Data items
******

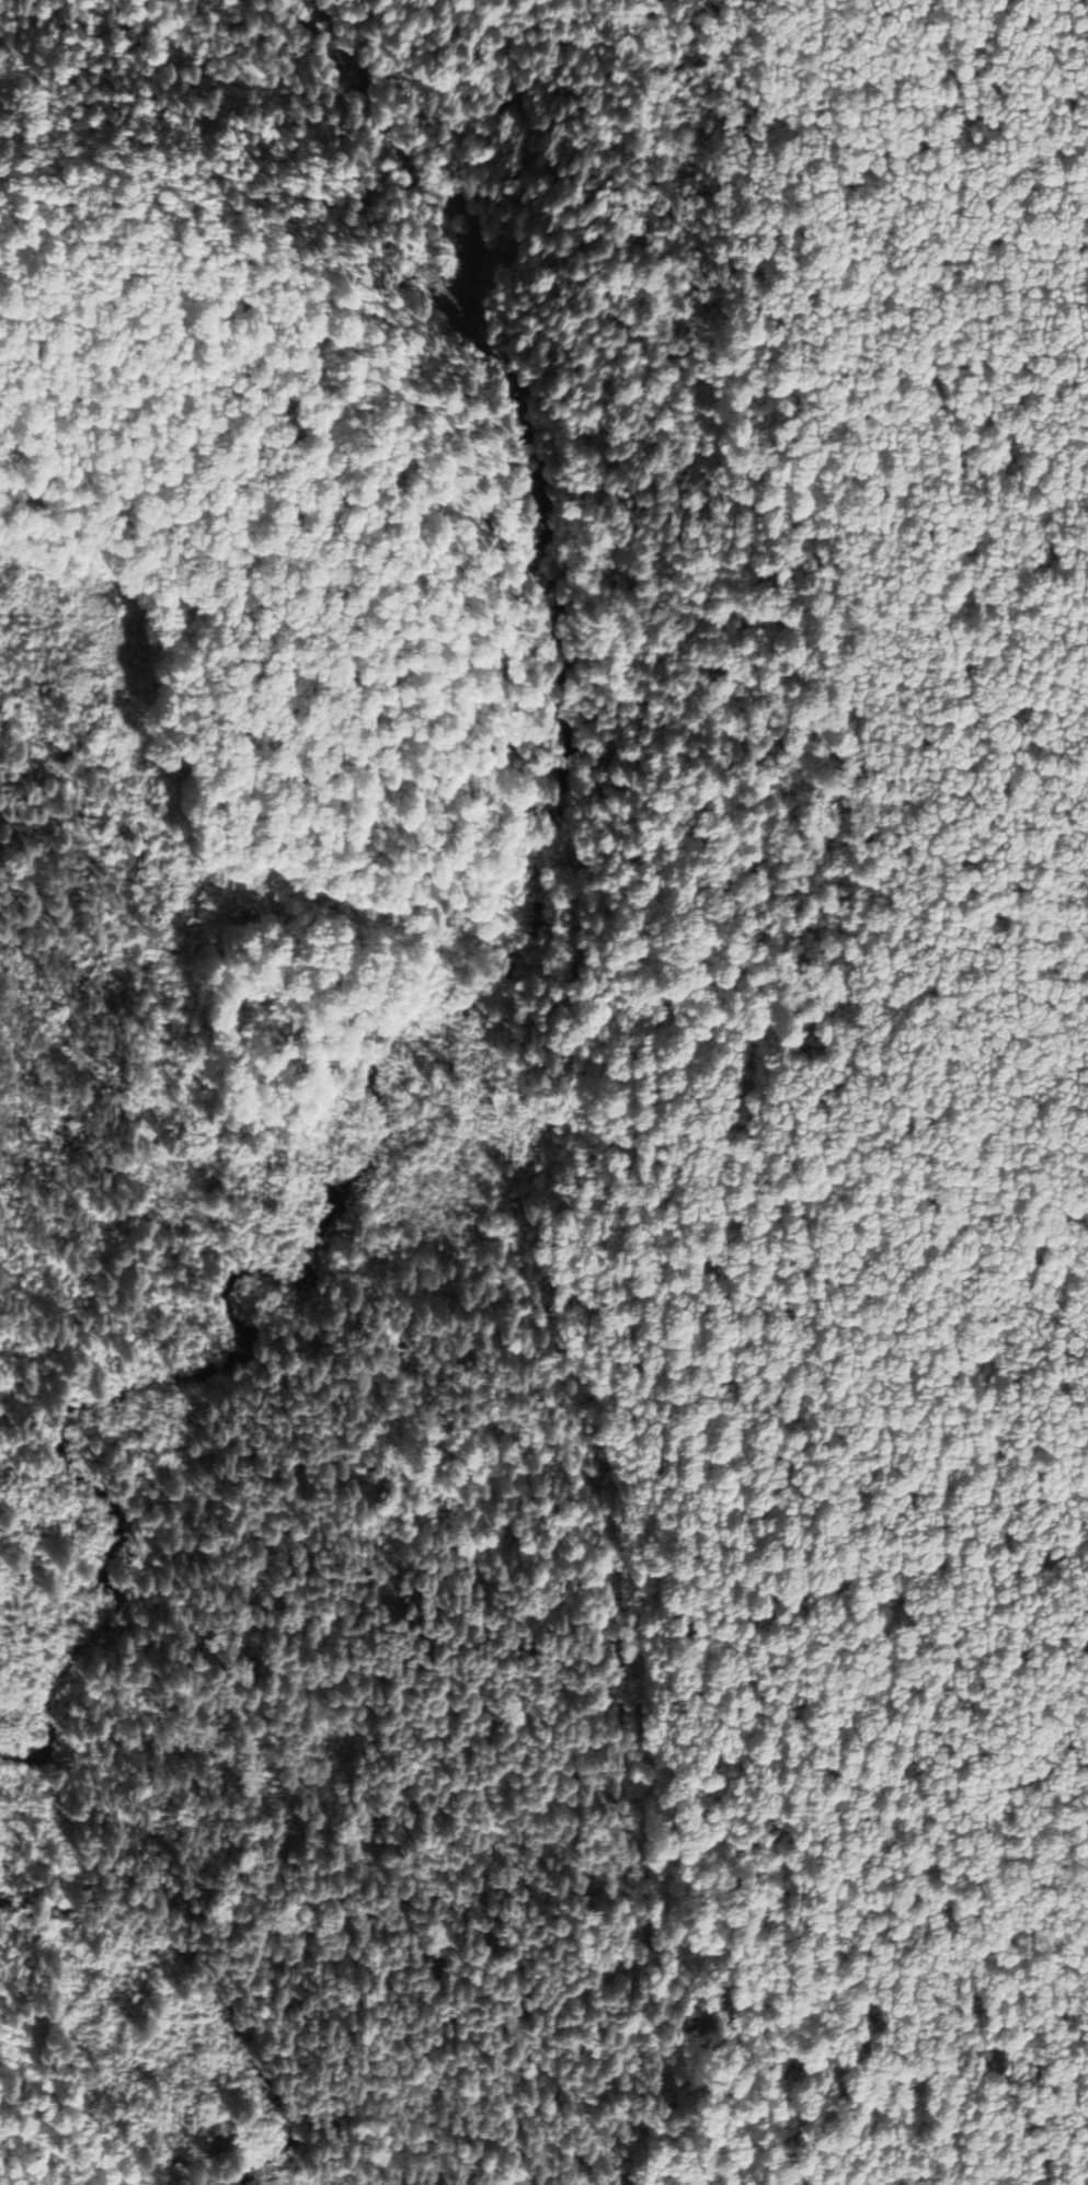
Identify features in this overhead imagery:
river: (336, 20)
road: (219, 251)
road: (332, 258)
river: (554, 564)
river: (291, 1287)
river: (130, 1641)
river: (189, 1961)

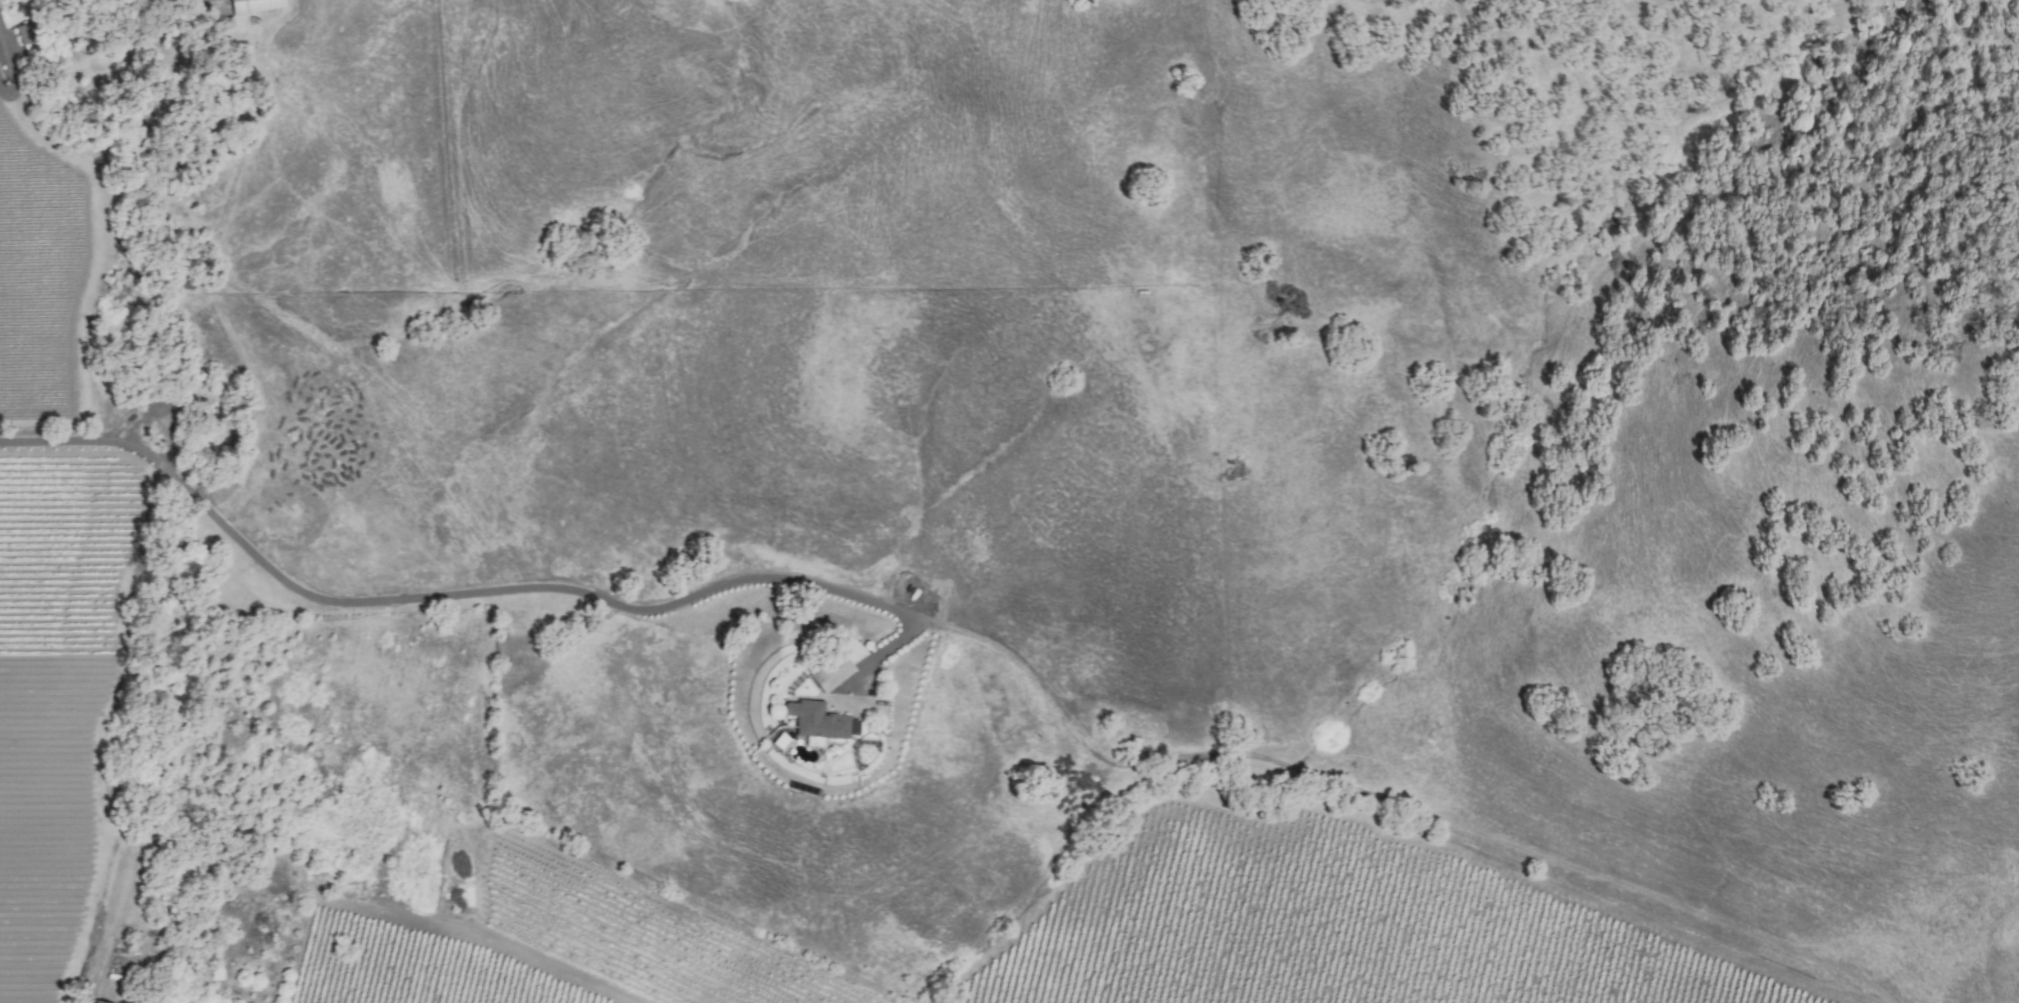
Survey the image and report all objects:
road: (12, 47)
road: (11, 97)
road: (439, 596)
road: (871, 658)
building: (831, 672)
building: (819, 719)

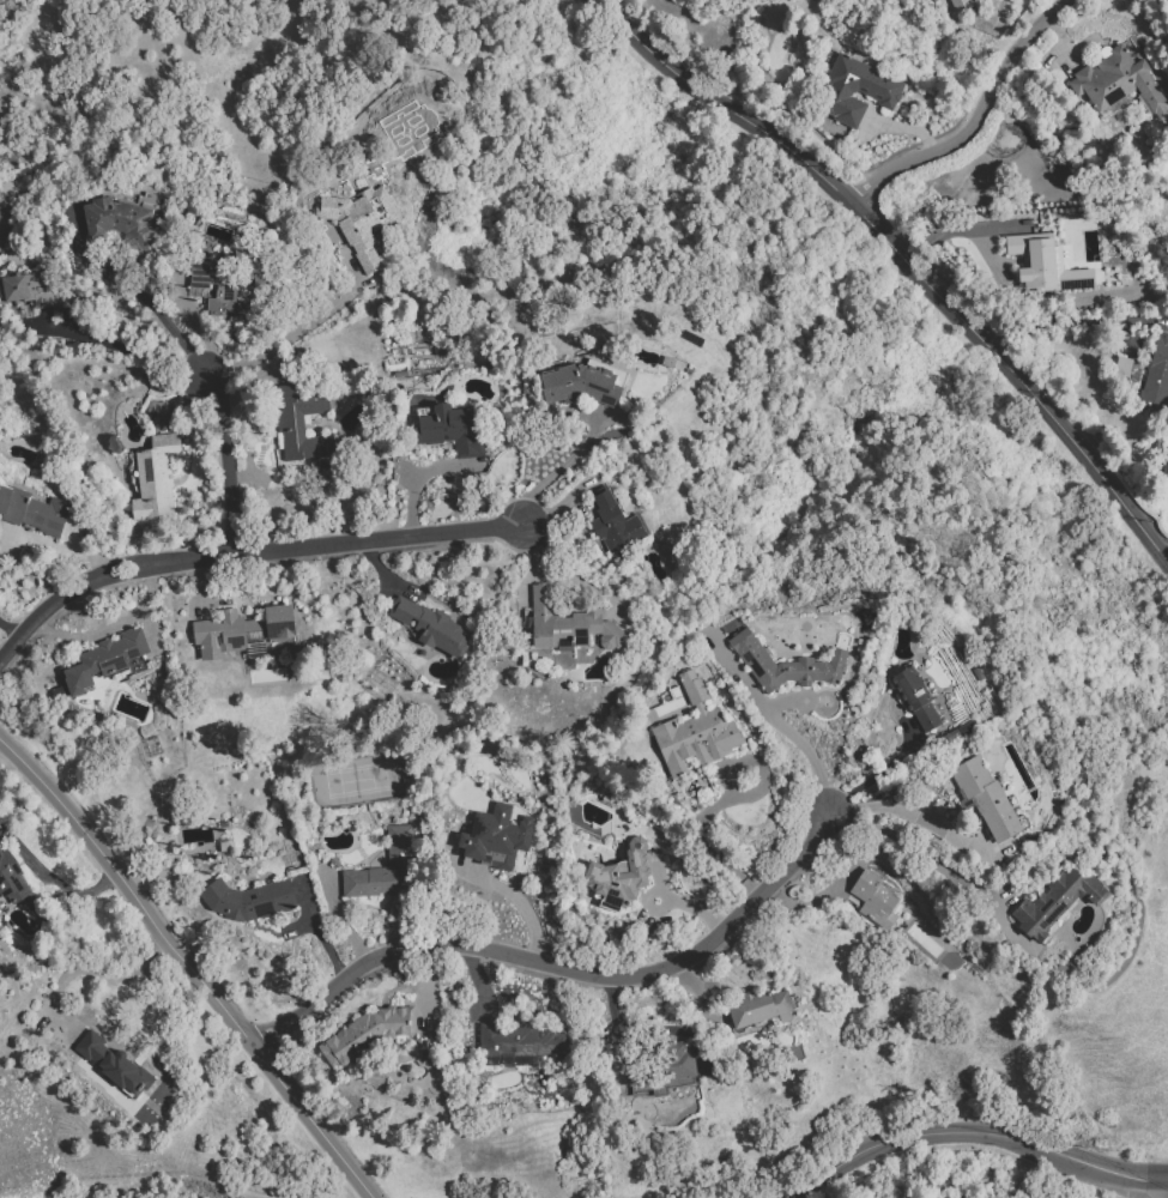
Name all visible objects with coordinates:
building: (960, 5)
building: (1117, 79)
building: (878, 91)
road: (974, 117)
road: (905, 125)
building: (118, 221)
building: (354, 232)
road: (906, 258)
building: (1044, 264)
building: (34, 289)
building: (227, 291)
road: (163, 320)
road: (1066, 322)
road: (194, 326)
road: (288, 335)
road: (132, 349)
building: (1157, 372)
building: (595, 383)
road: (177, 398)
building: (309, 424)
building: (456, 426)
building: (1165, 465)
road: (222, 468)
road: (555, 470)
building: (154, 477)
building: (33, 513)
building: (612, 523)
road: (243, 554)
road: (1165, 554)
building: (660, 562)
building: (568, 623)
building: (431, 627)
building: (243, 632)
building: (107, 661)
building: (784, 663)
building: (915, 698)
building: (694, 731)
road: (792, 739)
road: (753, 762)
road: (878, 770)
park: (355, 778)
building: (985, 797)
road: (914, 812)
building: (495, 836)
building: (209, 840)
road: (708, 841)
road: (911, 850)
road: (654, 871)
building: (388, 872)
building: (619, 876)
building: (12, 881)
road: (666, 897)
road: (818, 897)
building: (873, 898)
building: (1055, 901)
building: (250, 903)
road: (522, 906)
road: (697, 909)
road: (335, 918)
road: (317, 931)
road: (1007, 933)
road: (190, 964)
road: (561, 969)
road: (479, 981)
road: (689, 981)
building: (758, 1006)
building: (373, 1033)
road: (620, 1034)
building: (518, 1040)
building: (677, 1061)
building: (117, 1068)
road: (969, 1130)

******

* Exercise *
All lines above must be repeated exactly, and the pictures must be omitted.

* Solution to this task *
Identify features in this overhead imagery:
river: (336, 20)
road: (219, 251)
road: (332, 258)
river: (554, 564)
river: (291, 1287)
river: (130, 1641)
river: (189, 1961)

Survey the image and report all objects:
road: (12, 47)
road: (11, 97)
road: (439, 596)
road: (871, 658)
building: (831, 672)
building: (819, 719)

Name all visible objects with coordinates:
building: (960, 5)
building: (1117, 79)
building: (878, 91)
road: (974, 117)
road: (905, 125)
building: (118, 221)
building: (354, 232)
road: (906, 258)
building: (1044, 264)
building: (34, 289)
building: (227, 291)
road: (163, 320)
road: (1066, 322)
road: (194, 326)
road: (288, 335)
road: (132, 349)
building: (1157, 372)
building: (595, 383)
road: (177, 398)
building: (309, 424)
building: (456, 426)
building: (1165, 465)
road: (222, 468)
road: (555, 470)
building: (154, 477)
building: (33, 513)
building: (612, 523)
road: (243, 554)
road: (1165, 554)
building: (660, 562)
building: (568, 623)
building: (431, 627)
building: (243, 632)
building: (107, 661)
building: (784, 663)
building: (915, 698)
building: (694, 731)
road: (792, 739)
road: (753, 762)
road: (878, 770)
park: (355, 778)
building: (985, 797)
road: (914, 812)
building: (495, 836)
building: (209, 840)
road: (708, 841)
road: (911, 850)
road: (654, 871)
building: (388, 872)
building: (619, 876)
building: (12, 881)
road: (666, 897)
road: (818, 897)
building: (873, 898)
building: (1055, 901)
building: (250, 903)
road: (522, 906)
road: (697, 909)
road: (335, 918)
road: (317, 931)
road: (1007, 933)
road: (190, 964)
road: (561, 969)
road: (479, 981)
road: (689, 981)
building: (758, 1006)
building: (373, 1033)
road: (620, 1034)
building: (518, 1040)
building: (677, 1061)
building: (117, 1068)
road: (969, 1130)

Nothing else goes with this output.